─── SUPPLIED RECORDS ───
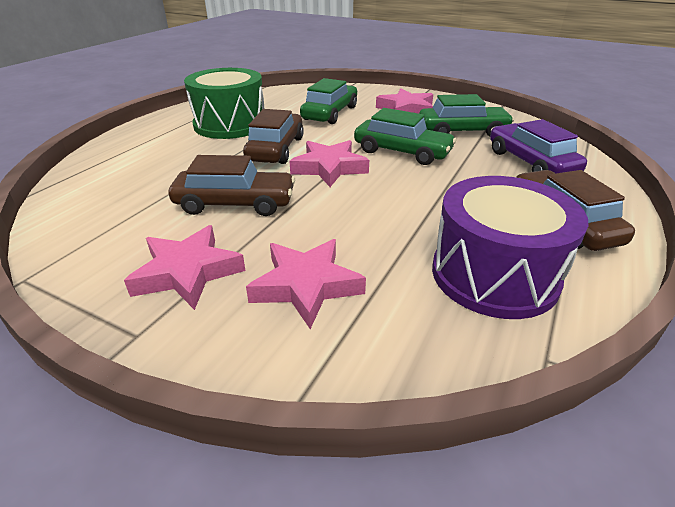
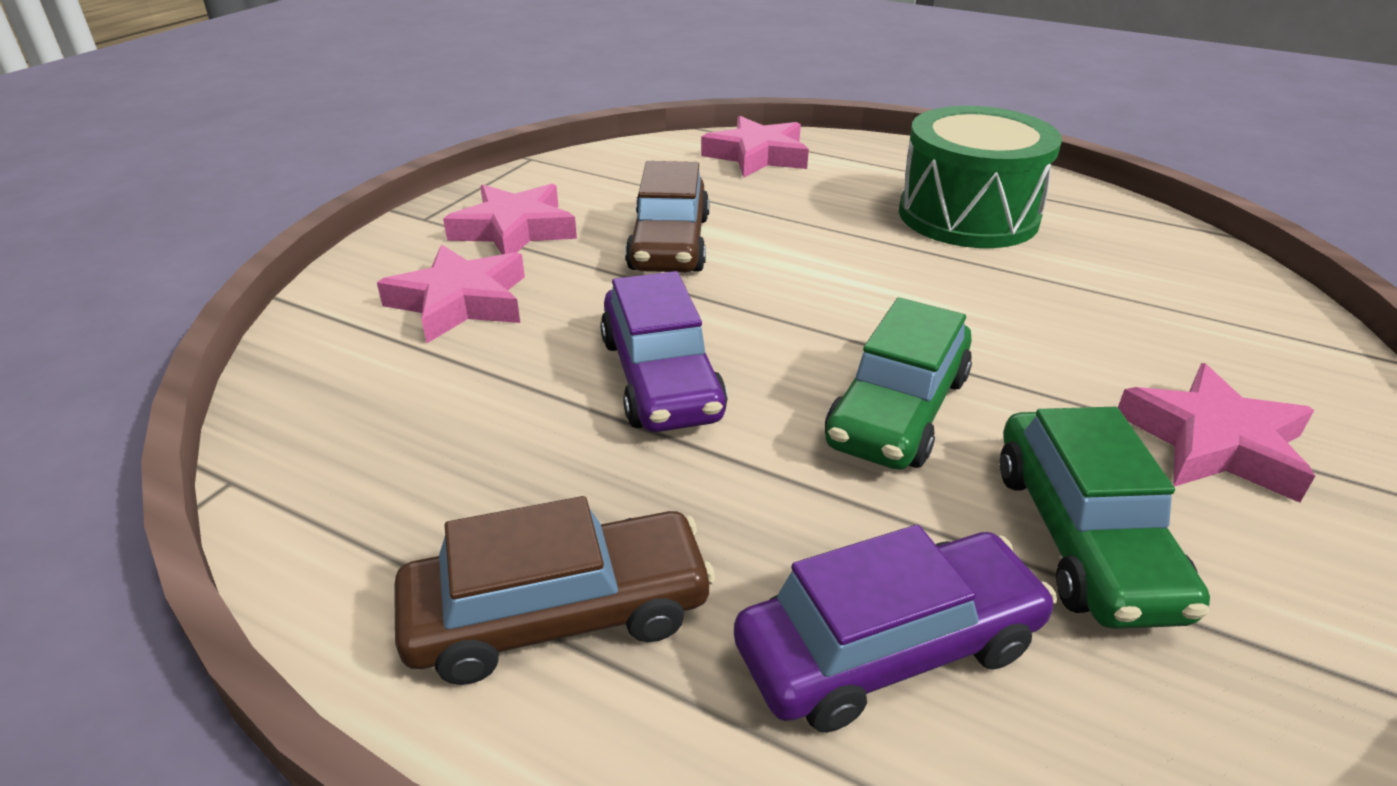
camera: 90 degrees right, 0 degrees up
(276, 149) = (868, 264): brown car -> none
(329, 168) = (799, 318): pink star -> pink star (757, 155)
(330, 113) = (1097, 319): green car -> none
(389, 203) = (661, 378): none -> purple car
(494, 275) = (418, 467): purple drum -> none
───
EXERCISE OBJECTIVE -> In the records above, how many lines contain the word "purple"? Say only the number.

COMPLETED TASK -> 2